**RECORDS SUPPLIED**:
= = = = = = =

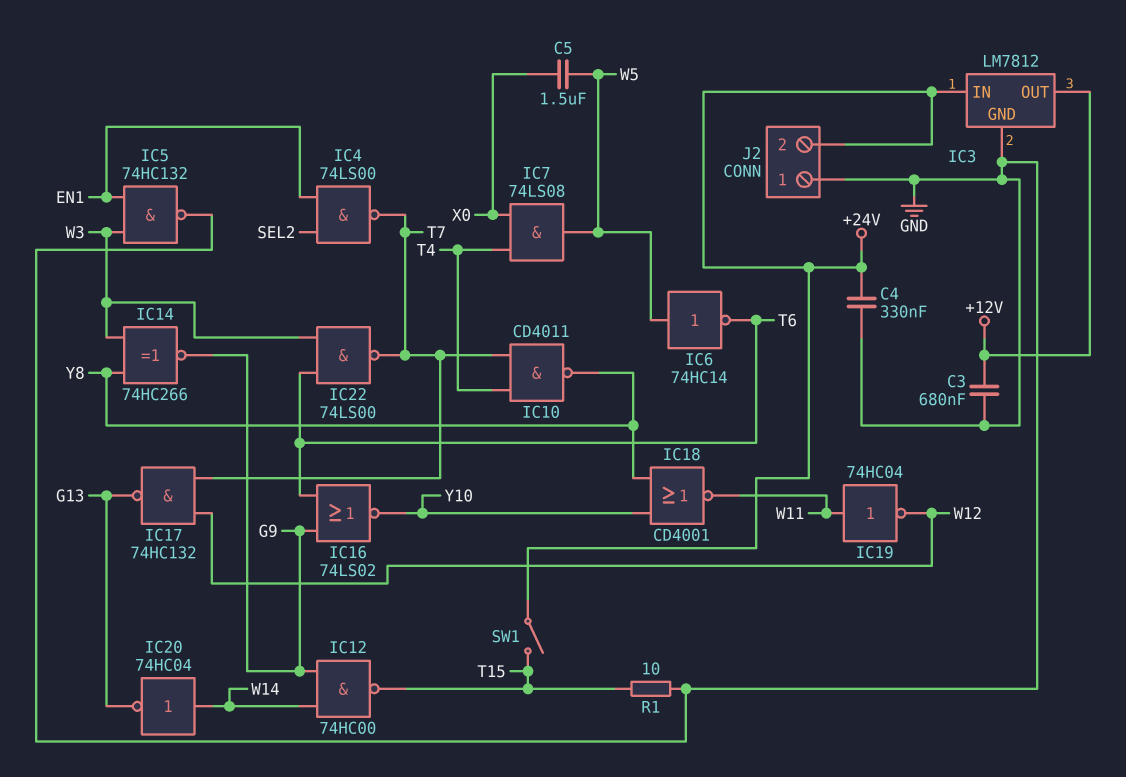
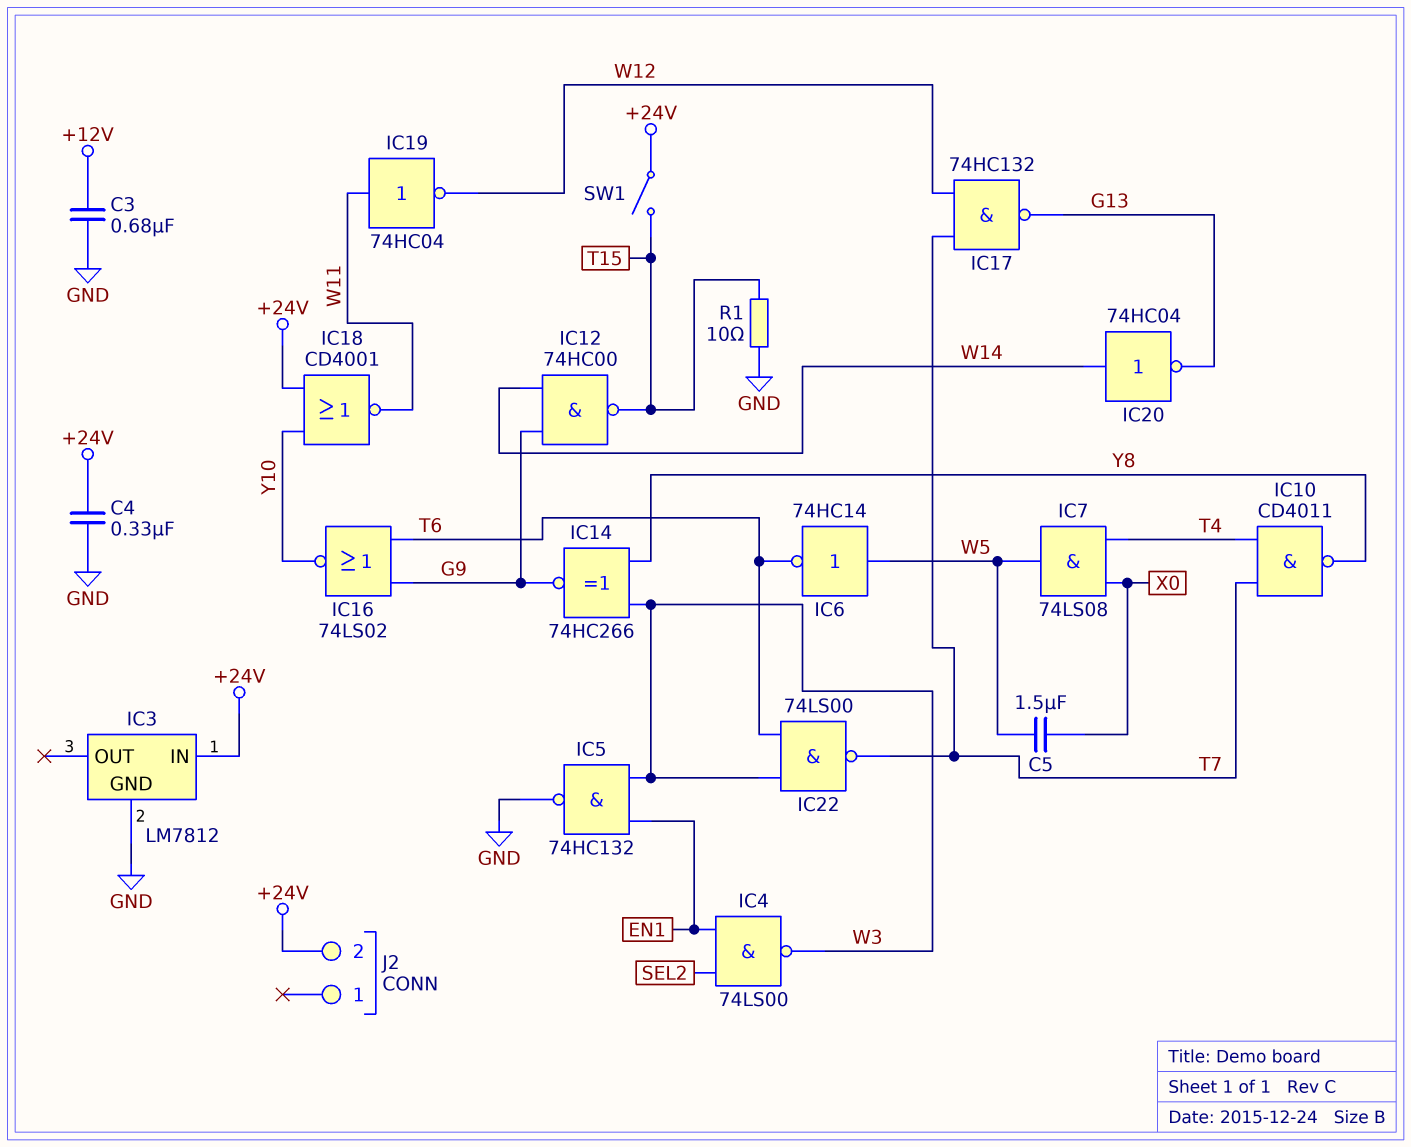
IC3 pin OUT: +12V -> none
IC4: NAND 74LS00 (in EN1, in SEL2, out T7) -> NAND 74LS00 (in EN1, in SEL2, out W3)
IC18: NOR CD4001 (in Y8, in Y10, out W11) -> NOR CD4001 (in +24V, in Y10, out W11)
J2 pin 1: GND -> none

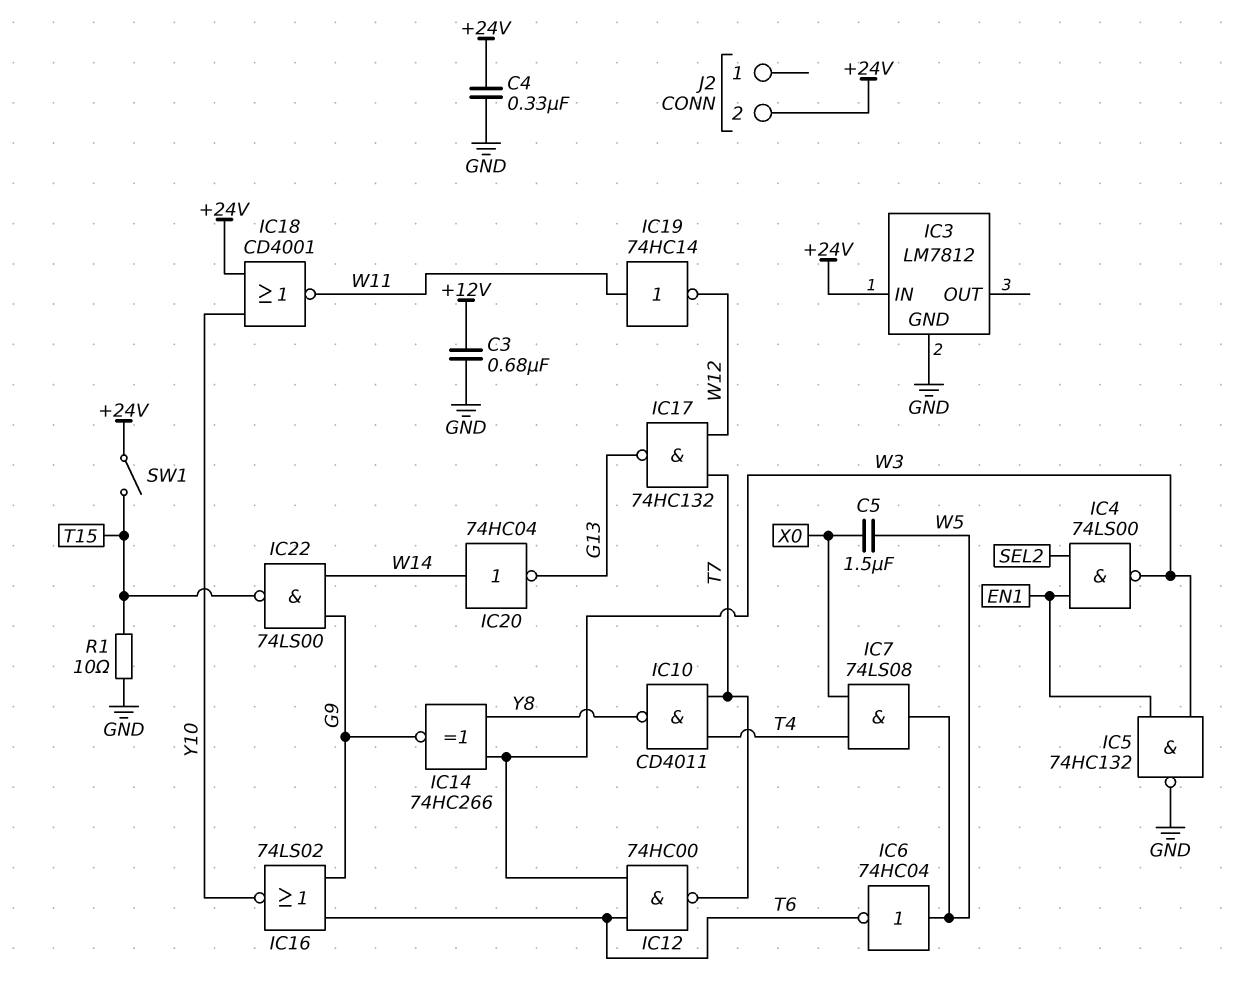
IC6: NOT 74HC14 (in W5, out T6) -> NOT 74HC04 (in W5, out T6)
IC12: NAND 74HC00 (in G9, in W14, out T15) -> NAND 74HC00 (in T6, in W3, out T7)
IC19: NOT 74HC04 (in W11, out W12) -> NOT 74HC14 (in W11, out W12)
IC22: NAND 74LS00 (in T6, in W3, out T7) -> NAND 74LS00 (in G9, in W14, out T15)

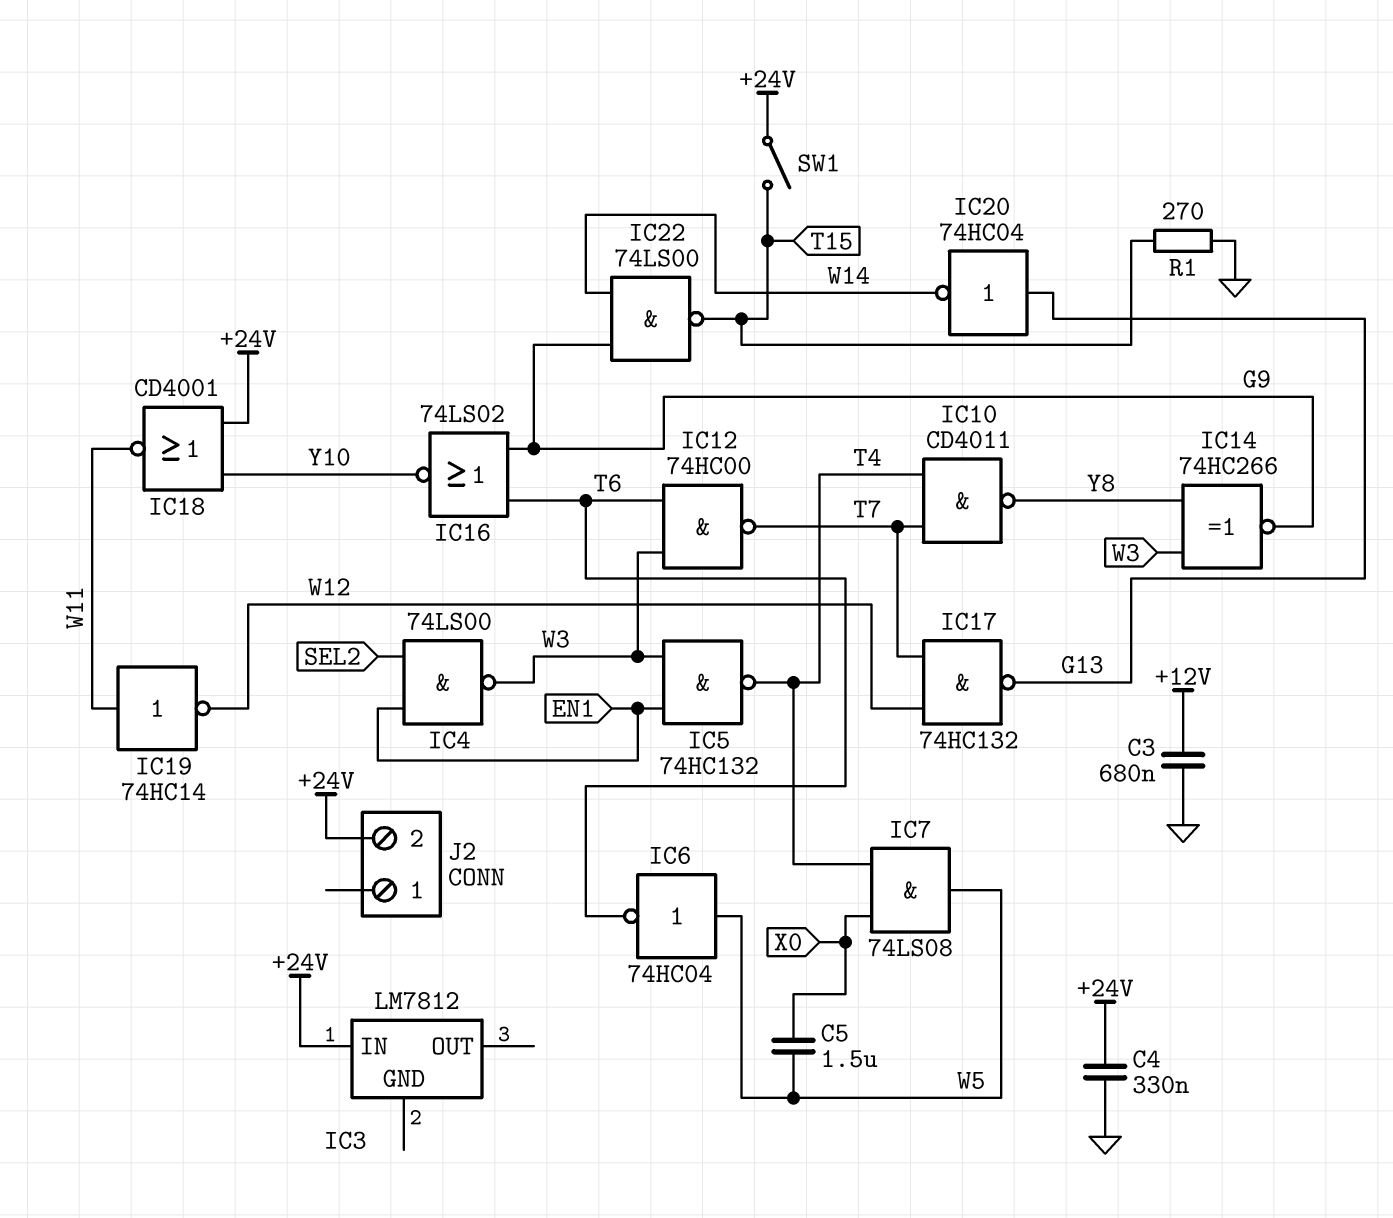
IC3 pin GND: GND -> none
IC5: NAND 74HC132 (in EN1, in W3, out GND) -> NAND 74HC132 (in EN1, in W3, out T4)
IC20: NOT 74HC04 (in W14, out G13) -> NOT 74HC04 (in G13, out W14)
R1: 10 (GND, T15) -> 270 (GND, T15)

= = = = = = =

**ABOUT THIS EXERCISE**:
Your copy should match the records above word for word, but without images.

**SOLUTION TO THE EXERCISE**:
IC3 pin OUT: +12V -> none
IC4: NAND 74LS00 (in EN1, in SEL2, out T7) -> NAND 74LS00 (in EN1, in SEL2, out W3)
IC18: NOR CD4001 (in Y8, in Y10, out W11) -> NOR CD4001 (in +24V, in Y10, out W11)
J2 pin 1: GND -> none

IC6: NOT 74HC14 (in W5, out T6) -> NOT 74HC04 (in W5, out T6)
IC12: NAND 74HC00 (in G9, in W14, out T15) -> NAND 74HC00 (in T6, in W3, out T7)
IC19: NOT 74HC04 (in W11, out W12) -> NOT 74HC14 (in W11, out W12)
IC22: NAND 74LS00 (in T6, in W3, out T7) -> NAND 74LS00 (in G9, in W14, out T15)

IC3 pin GND: GND -> none
IC5: NAND 74HC132 (in EN1, in W3, out GND) -> NAND 74HC132 (in EN1, in W3, out T4)
IC20: NOT 74HC04 (in W14, out G13) -> NOT 74HC04 (in G13, out W14)
R1: 10 (GND, T15) -> 270 (GND, T15)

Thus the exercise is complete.